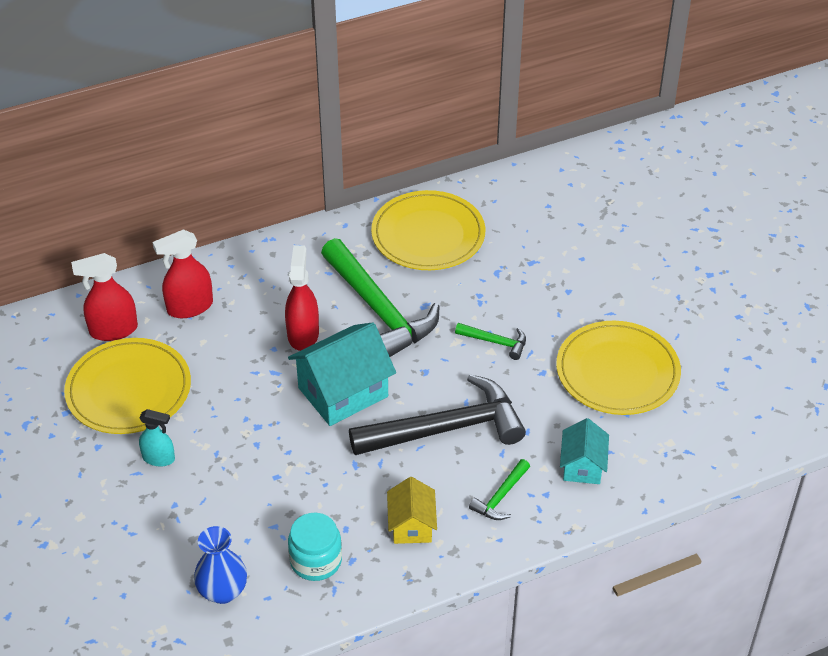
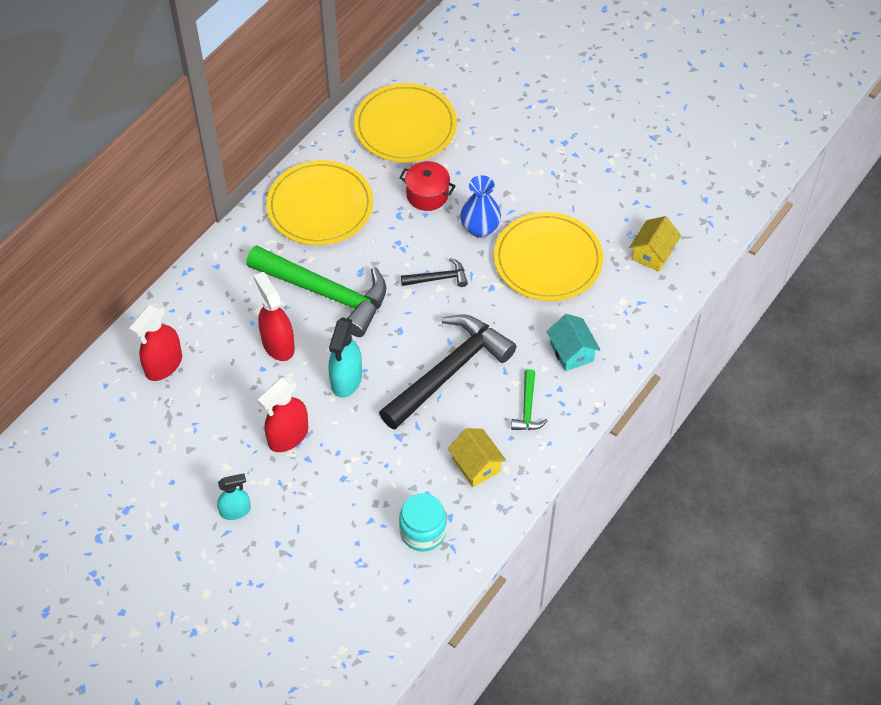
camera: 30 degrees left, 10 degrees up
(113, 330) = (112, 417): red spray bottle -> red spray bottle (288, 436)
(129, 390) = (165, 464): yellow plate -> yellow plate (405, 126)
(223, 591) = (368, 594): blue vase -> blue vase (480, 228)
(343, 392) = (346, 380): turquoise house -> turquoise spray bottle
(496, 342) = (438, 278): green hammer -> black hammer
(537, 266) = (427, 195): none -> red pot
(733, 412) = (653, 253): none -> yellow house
------------------------------------------------
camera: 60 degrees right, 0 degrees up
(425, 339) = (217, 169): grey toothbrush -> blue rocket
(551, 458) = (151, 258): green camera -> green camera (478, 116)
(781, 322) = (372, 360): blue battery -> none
------------------------------------------------
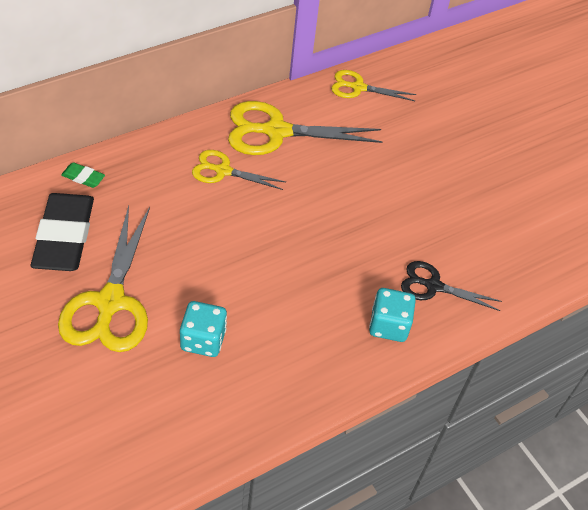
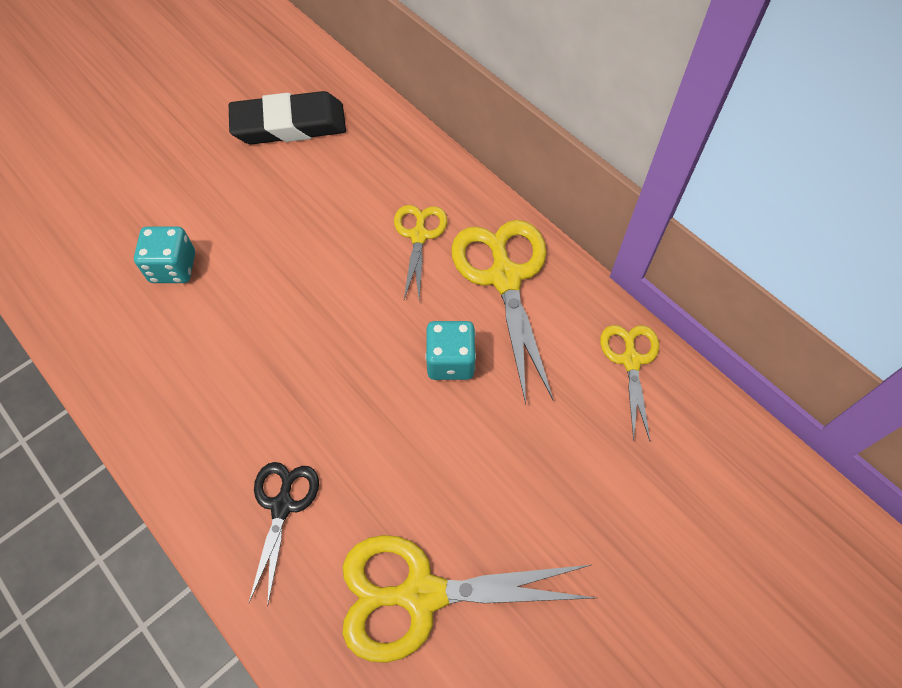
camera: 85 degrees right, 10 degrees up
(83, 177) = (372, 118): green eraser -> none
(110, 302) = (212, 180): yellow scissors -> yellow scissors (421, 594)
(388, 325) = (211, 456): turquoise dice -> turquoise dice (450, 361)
------------------------------------------------
**The problem:** Lines holding "camera" in the material above are to be reported.

**Exercise solution:**
camera: 30 degrees left, 10 degrees up
camera: 60 degrees right, 0 degrees up
(551, 458) = (151, 258): green camera -> green camera (478, 116)
camera: 85 degrees right, 10 degrees up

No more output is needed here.